* **Exercise goal**: Return every line from the one with "moved | verre" through the one with "removed | anneau", inclusive, exactly as it appears below.

[Colored object listings]
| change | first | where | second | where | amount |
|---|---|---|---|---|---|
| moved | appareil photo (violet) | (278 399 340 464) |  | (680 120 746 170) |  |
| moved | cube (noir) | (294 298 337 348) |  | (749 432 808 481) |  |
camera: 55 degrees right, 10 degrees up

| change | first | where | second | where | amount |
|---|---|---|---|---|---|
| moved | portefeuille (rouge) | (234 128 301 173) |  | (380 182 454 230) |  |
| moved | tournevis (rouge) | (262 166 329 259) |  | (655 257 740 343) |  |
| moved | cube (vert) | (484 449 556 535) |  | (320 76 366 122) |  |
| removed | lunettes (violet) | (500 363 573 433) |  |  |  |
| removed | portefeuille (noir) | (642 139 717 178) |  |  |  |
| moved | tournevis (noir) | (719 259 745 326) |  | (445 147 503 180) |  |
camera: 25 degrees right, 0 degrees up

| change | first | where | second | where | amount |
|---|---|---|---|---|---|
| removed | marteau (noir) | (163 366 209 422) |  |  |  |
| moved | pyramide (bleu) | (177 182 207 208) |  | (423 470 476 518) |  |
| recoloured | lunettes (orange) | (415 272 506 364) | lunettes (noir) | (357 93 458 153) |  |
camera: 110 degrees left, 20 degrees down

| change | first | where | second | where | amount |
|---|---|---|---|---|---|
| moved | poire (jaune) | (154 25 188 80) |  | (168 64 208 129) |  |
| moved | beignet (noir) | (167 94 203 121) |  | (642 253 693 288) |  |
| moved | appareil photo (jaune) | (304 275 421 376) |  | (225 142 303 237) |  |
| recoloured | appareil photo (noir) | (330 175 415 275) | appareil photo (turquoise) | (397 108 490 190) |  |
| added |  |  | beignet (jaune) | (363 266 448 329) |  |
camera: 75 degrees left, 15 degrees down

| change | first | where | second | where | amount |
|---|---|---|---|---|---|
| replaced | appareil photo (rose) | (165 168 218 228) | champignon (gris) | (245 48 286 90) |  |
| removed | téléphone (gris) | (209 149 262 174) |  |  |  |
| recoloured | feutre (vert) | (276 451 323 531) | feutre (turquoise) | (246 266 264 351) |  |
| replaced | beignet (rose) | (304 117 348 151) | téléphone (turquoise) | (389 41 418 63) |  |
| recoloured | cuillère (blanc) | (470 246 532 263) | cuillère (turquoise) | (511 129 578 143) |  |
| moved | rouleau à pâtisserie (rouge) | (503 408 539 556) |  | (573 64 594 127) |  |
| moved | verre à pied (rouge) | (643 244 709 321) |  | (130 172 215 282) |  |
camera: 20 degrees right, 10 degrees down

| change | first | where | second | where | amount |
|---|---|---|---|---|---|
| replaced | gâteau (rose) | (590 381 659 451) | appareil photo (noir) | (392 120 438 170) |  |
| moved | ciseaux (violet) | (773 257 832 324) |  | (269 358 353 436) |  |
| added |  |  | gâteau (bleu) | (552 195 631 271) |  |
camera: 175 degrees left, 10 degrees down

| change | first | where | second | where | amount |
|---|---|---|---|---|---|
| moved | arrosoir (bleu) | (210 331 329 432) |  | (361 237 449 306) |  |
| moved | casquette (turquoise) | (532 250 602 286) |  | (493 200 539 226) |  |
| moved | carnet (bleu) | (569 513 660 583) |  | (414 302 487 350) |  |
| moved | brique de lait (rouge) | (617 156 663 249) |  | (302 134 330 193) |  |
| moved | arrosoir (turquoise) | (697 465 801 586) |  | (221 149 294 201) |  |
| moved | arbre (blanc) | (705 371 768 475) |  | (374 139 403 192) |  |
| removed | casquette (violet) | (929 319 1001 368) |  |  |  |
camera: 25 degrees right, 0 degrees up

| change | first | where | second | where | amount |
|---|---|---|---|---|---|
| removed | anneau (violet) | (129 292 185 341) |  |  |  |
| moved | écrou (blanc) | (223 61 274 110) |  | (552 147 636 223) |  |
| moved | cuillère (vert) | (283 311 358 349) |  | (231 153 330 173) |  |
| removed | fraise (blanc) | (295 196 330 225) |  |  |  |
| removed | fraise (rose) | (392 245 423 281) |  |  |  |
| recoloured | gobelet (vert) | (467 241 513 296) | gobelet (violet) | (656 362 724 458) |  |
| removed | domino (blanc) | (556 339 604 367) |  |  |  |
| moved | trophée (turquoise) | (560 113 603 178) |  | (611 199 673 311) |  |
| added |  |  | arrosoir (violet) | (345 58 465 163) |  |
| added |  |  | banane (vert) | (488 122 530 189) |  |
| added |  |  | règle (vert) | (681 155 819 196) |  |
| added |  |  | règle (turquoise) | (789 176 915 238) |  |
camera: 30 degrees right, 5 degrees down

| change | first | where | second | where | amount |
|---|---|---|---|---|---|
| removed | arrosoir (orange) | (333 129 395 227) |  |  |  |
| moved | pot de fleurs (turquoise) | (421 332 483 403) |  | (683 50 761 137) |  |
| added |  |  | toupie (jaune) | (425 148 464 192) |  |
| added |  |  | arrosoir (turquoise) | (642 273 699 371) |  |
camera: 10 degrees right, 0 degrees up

* **Solution for this problem**:
| moved | verre à pied (rouge) | (643 244 709 321) |  | (130 172 215 282) |  |
camera: 20 degrees right, 10 degrees down

| change | first | where | second | where | amount |
|---|---|---|---|---|---|
| replaced | gâteau (rose) | (590 381 659 451) | appareil photo (noir) | (392 120 438 170) |  |
| moved | ciseaux (violet) | (773 257 832 324) |  | (269 358 353 436) |  |
| added |  |  | gâteau (bleu) | (552 195 631 271) |  |
camera: 175 degrees left, 10 degrees down

| change | first | where | second | where | amount |
|---|---|---|---|---|---|
| moved | arrosoir (bleu) | (210 331 329 432) |  | (361 237 449 306) |  |
| moved | casquette (turquoise) | (532 250 602 286) |  | (493 200 539 226) |  |
| moved | carnet (bleu) | (569 513 660 583) |  | (414 302 487 350) |  |
| moved | brique de lait (rouge) | (617 156 663 249) |  | (302 134 330 193) |  |
| moved | arrosoir (turquoise) | (697 465 801 586) |  | (221 149 294 201) |  |
| moved | arbre (blanc) | (705 371 768 475) |  | (374 139 403 192) |  |
| removed | casquette (violet) | (929 319 1001 368) |  |  |  |
camera: 25 degrees right, 0 degrees up

| change | first | where | second | where | amount |
|---|---|---|---|---|---|
| removed | anneau (violet) | (129 292 185 341) |  |  |  |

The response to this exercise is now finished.